▶ **Try it**: Find the line in the data below that contains "hourglass/purple (2nd from left)". Return that line and all the lines after it, unchanged.
....................
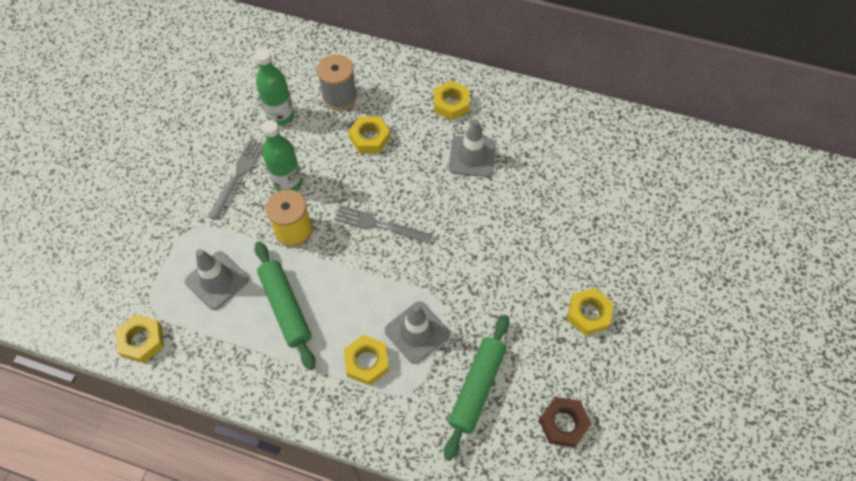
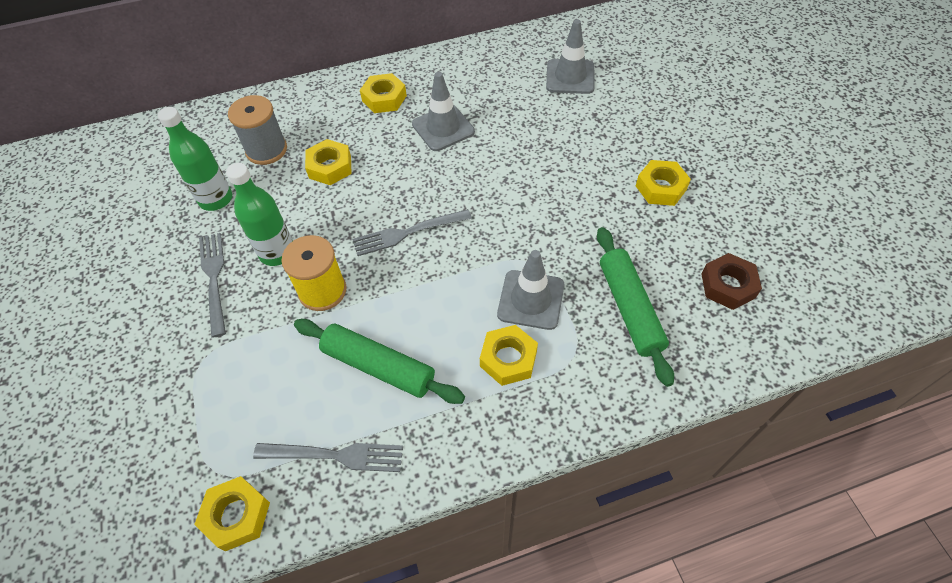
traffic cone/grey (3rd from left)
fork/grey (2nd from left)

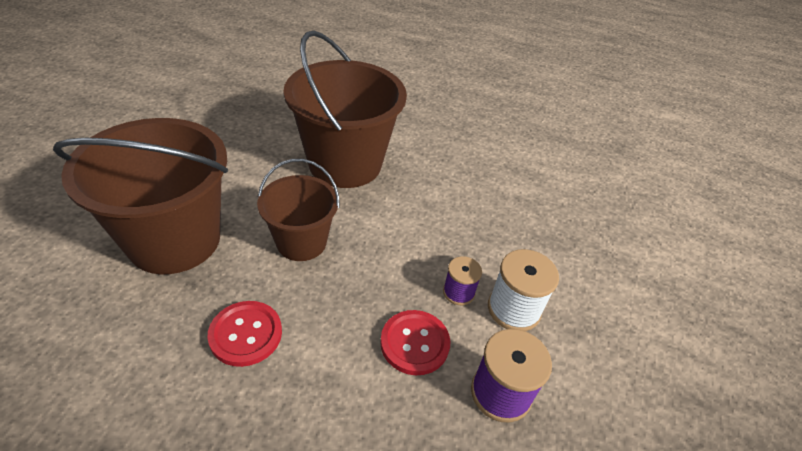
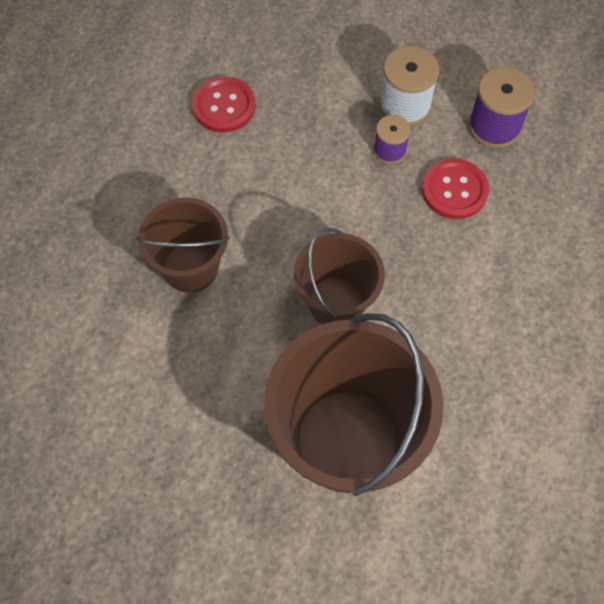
bucket/brown (1st from left)
button/red (1st from left)

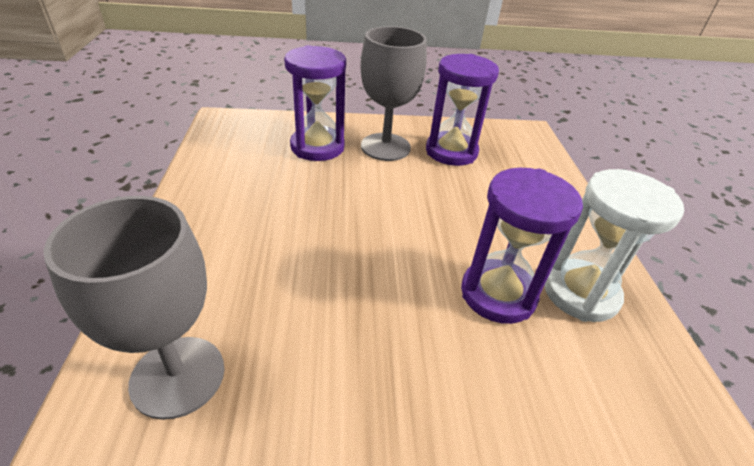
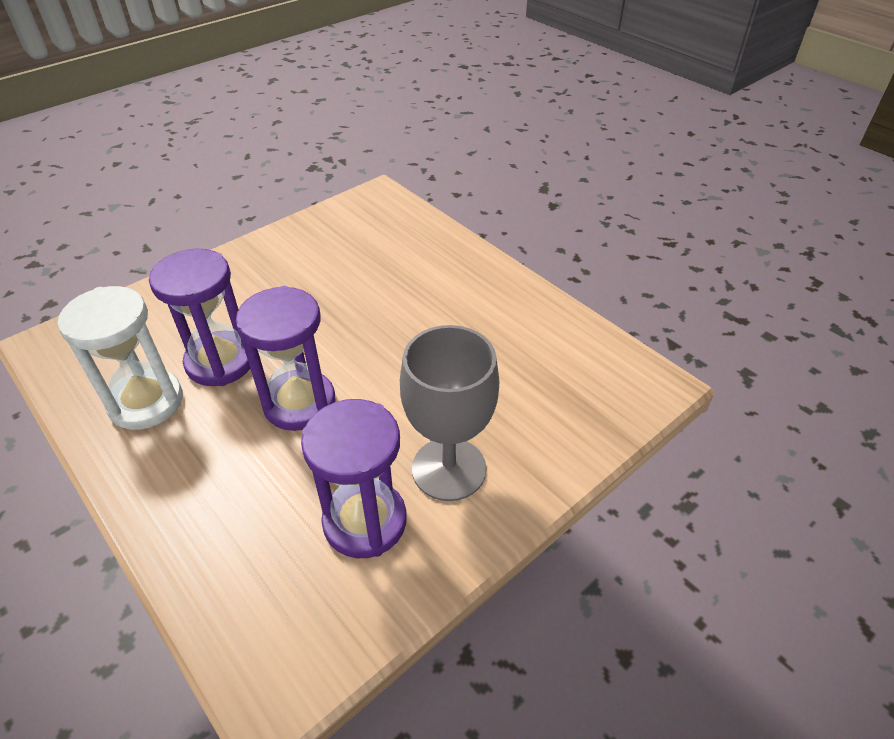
hourglass/purple (2nd from left)
goblet/grey (1st from left in the first image)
....................
▶ **Task output**:
hourglass/purple (2nd from left)
goblet/grey (1st from left in the first image)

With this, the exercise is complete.